[Data supplied]
============================================================

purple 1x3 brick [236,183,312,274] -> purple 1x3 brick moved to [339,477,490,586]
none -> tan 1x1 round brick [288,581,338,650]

============================================================

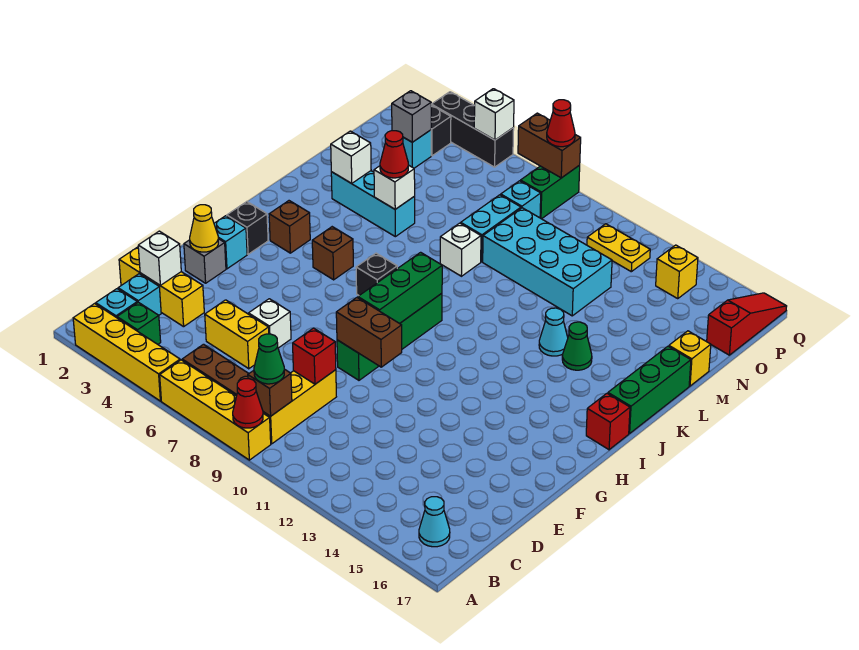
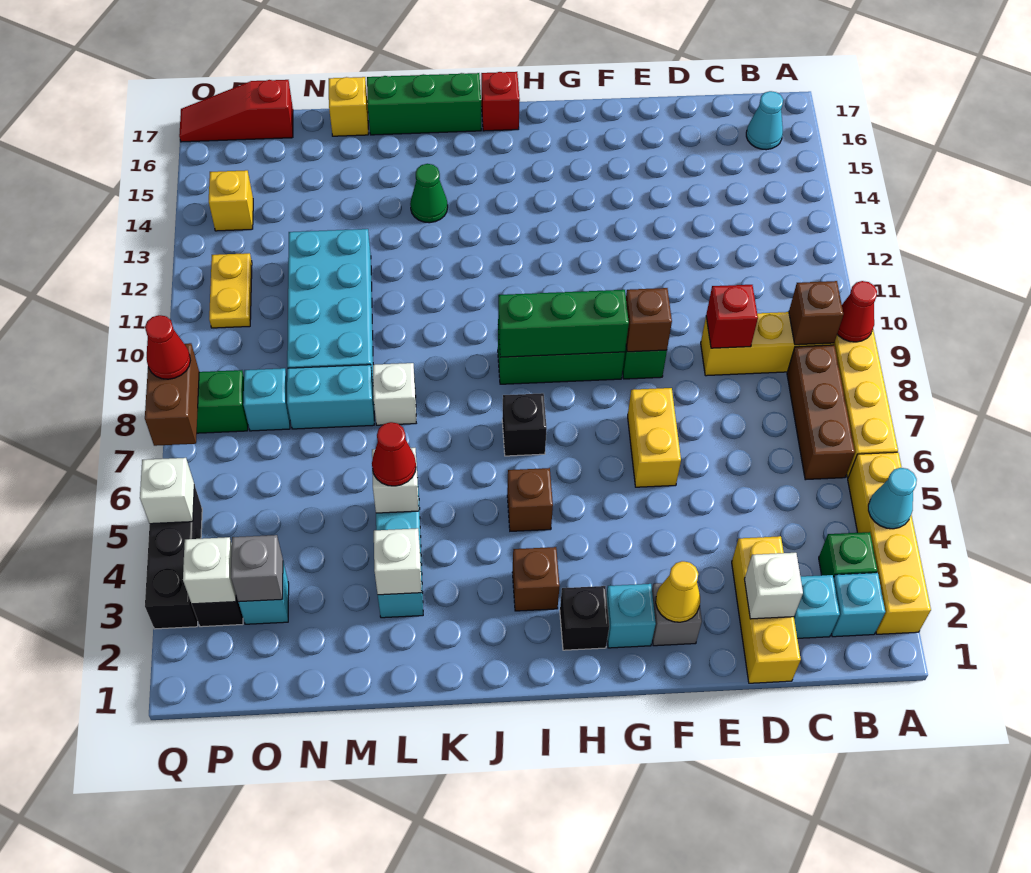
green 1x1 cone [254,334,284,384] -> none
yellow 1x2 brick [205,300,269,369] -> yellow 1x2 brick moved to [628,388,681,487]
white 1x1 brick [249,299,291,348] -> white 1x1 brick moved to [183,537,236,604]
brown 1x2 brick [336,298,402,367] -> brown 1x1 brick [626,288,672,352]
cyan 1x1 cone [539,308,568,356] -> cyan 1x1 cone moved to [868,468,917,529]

============================================================

[Exercise prompt] In the listing above, find the line holding "brown 1x2 brick" and the line holding "cyan 1x1 cone [539,308,568,356]", then output those two lines and every line between them exactly.

[Solution to this exercise]
brown 1x2 brick [336,298,402,367] -> brown 1x1 brick [626,288,672,352]
cyan 1x1 cone [539,308,568,356] -> cyan 1x1 cone moved to [868,468,917,529]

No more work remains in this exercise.